● **Dataset items**
- - - - -
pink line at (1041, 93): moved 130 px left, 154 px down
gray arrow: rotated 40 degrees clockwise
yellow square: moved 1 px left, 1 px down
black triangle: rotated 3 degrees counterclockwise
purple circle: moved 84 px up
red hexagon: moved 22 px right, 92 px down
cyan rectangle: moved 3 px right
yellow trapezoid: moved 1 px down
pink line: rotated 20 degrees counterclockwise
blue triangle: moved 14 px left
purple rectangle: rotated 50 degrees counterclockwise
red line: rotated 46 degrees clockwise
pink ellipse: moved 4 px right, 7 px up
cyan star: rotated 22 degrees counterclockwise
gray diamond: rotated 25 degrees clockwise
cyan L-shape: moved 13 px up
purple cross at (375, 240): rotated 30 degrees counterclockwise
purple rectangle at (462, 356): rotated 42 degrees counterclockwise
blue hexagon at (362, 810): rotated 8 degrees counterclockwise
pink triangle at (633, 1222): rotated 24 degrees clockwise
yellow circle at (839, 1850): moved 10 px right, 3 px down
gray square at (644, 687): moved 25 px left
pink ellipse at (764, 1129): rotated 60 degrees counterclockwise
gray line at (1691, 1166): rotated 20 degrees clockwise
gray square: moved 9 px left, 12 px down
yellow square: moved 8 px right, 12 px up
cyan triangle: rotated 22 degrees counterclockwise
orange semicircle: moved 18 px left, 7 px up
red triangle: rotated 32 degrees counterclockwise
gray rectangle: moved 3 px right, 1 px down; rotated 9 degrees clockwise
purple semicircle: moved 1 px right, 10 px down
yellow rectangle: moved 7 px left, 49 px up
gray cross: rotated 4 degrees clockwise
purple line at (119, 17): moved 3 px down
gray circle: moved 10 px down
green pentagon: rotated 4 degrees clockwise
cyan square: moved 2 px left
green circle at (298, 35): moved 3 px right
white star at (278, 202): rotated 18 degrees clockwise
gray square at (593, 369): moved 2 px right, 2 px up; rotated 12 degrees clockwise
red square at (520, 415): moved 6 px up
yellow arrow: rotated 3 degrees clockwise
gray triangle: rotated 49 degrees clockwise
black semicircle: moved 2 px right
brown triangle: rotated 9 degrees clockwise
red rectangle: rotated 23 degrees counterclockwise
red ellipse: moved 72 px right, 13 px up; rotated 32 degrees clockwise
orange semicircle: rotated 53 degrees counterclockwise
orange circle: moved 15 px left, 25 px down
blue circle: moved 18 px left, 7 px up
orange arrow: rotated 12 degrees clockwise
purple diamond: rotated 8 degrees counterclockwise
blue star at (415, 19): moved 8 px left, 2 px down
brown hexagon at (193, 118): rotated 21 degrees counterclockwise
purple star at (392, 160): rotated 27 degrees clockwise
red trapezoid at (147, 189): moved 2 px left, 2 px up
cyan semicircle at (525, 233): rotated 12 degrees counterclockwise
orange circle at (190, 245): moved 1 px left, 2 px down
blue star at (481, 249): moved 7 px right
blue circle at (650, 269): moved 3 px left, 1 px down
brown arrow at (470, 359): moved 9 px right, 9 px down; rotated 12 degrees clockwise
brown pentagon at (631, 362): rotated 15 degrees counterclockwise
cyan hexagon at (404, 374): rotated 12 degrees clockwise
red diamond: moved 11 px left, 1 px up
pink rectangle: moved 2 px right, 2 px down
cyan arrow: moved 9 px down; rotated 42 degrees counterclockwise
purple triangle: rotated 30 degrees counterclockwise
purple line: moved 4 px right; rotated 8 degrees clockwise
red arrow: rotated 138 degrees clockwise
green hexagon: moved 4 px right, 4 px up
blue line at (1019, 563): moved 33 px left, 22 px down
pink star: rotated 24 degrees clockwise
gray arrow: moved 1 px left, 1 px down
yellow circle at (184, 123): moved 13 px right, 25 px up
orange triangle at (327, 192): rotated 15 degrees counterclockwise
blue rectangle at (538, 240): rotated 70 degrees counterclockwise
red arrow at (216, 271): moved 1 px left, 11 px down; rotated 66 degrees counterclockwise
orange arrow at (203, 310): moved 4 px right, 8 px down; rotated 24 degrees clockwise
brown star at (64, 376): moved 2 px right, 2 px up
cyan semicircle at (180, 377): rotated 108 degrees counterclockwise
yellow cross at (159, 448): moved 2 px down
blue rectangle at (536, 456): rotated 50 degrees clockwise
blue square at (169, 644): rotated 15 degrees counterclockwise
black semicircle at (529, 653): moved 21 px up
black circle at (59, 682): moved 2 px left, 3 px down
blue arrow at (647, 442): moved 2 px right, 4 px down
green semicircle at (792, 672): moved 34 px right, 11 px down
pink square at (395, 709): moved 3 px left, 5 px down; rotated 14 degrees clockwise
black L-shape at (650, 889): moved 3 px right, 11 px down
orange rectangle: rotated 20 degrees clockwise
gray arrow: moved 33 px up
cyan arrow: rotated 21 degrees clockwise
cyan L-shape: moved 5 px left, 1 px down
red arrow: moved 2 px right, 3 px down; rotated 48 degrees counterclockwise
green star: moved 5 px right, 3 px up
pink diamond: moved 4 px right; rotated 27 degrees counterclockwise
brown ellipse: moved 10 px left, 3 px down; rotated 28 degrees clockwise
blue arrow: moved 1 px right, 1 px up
- - - - -
● **Task details**
Please copy every line of the data that carries the string "gray".

● **Written solution**
gray arrow: rotated 40 degrees clockwise
gray diamond: rotated 25 degrees clockwise
gray square at (644, 687): moved 25 px left
gray line at (1691, 1166): rotated 20 degrees clockwise
gray square: moved 9 px left, 12 px down
gray rectangle: moved 3 px right, 1 px down; rotated 9 degrees clockwise
gray cross: rotated 4 degrees clockwise
gray circle: moved 10 px down
gray square at (593, 369): moved 2 px right, 2 px up; rotated 12 degrees clockwise
gray triangle: rotated 49 degrees clockwise
gray arrow: moved 1 px left, 1 px down
gray arrow: moved 33 px up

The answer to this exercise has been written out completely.